Problem details: Please reproduce, exactly and in full, the lines from the one containing "vukabo (grey) 413,126,441,186" to the end of the material below.

Entries shown:
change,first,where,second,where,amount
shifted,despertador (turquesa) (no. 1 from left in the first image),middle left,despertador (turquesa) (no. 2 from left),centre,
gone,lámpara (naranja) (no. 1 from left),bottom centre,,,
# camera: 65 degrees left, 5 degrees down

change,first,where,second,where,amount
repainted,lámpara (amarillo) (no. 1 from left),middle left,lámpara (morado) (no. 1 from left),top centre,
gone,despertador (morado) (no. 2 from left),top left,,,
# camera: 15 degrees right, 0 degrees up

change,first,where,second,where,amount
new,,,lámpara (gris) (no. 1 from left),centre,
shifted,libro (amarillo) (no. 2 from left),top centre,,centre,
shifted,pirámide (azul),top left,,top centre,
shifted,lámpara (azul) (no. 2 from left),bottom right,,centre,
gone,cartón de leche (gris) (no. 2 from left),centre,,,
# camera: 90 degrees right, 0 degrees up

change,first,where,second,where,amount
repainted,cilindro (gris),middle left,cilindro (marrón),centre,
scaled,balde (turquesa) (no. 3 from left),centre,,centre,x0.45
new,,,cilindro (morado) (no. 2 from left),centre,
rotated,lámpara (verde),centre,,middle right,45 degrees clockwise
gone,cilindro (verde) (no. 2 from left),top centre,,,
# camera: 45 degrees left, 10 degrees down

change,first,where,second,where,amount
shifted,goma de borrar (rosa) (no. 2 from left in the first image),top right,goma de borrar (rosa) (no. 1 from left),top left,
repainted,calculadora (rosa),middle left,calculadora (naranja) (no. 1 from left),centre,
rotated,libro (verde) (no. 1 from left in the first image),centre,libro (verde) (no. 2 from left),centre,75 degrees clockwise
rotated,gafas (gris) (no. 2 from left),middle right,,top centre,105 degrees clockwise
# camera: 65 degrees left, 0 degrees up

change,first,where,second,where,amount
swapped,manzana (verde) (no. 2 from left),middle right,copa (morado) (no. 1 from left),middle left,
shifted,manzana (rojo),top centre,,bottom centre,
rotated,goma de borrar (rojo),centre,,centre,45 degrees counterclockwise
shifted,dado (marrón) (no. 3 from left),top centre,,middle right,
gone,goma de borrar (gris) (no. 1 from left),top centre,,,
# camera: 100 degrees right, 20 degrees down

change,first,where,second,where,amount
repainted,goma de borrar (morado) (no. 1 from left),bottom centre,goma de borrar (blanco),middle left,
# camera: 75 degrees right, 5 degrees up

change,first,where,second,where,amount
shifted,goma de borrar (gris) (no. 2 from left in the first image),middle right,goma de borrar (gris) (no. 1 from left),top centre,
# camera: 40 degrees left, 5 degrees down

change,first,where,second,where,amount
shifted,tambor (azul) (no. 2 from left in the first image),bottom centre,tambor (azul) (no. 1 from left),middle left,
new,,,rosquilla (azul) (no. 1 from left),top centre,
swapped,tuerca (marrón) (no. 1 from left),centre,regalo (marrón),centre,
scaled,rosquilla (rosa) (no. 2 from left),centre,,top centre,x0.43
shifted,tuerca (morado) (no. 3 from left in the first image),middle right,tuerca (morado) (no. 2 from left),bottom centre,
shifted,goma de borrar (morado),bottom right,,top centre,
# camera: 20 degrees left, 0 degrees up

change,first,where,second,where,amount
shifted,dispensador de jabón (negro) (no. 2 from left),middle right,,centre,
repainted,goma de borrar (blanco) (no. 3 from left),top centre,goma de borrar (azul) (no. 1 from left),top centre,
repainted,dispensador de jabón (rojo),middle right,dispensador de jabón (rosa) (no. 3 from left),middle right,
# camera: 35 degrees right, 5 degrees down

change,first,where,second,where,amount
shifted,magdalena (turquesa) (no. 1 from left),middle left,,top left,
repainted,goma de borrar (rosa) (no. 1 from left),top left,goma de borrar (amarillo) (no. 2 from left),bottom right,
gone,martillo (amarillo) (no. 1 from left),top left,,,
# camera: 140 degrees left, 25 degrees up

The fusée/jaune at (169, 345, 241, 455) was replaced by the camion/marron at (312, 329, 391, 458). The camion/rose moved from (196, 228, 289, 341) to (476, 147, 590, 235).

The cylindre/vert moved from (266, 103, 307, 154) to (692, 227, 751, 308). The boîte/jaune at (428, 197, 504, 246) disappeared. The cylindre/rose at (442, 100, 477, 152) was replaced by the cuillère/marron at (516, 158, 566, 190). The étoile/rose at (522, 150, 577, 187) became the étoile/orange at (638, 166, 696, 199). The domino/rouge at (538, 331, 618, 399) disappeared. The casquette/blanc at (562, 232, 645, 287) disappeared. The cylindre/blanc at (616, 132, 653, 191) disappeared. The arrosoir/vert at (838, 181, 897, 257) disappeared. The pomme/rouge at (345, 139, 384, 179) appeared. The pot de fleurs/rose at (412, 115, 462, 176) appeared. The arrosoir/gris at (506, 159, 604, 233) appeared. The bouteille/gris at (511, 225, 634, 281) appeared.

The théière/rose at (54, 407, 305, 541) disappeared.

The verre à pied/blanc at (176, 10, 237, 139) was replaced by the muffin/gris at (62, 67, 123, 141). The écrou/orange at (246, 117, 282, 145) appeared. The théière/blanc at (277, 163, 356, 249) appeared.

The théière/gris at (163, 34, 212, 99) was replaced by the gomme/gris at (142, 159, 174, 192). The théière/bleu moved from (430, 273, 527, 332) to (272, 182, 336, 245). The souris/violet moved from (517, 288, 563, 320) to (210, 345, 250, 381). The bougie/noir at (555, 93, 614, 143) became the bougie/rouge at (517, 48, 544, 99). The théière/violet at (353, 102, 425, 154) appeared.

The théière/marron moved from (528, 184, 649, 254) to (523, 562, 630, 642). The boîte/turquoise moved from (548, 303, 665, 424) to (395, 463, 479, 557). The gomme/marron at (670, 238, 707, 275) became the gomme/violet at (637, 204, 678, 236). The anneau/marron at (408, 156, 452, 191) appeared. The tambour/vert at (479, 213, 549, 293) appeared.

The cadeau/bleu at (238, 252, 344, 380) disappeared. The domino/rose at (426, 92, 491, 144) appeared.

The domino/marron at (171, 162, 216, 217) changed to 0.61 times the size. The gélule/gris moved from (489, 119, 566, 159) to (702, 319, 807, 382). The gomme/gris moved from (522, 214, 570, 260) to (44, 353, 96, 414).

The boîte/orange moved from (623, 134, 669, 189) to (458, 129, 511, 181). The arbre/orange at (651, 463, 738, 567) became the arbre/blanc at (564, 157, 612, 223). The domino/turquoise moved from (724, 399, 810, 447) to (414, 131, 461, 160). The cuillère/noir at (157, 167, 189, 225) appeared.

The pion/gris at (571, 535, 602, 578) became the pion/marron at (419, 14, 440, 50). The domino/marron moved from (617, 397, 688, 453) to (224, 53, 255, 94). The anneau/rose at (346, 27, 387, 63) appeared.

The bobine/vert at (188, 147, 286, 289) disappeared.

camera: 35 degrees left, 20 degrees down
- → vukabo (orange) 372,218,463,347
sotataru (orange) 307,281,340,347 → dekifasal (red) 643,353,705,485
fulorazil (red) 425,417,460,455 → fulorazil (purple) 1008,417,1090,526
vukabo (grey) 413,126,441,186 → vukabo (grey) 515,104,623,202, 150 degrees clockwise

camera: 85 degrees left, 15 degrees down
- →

Exercise output:
vukabo (grey) 413,126,441,186 → vukabo (grey) 515,104,623,202, 150 degrees clockwise

camera: 85 degrees left, 15 degrees down
- →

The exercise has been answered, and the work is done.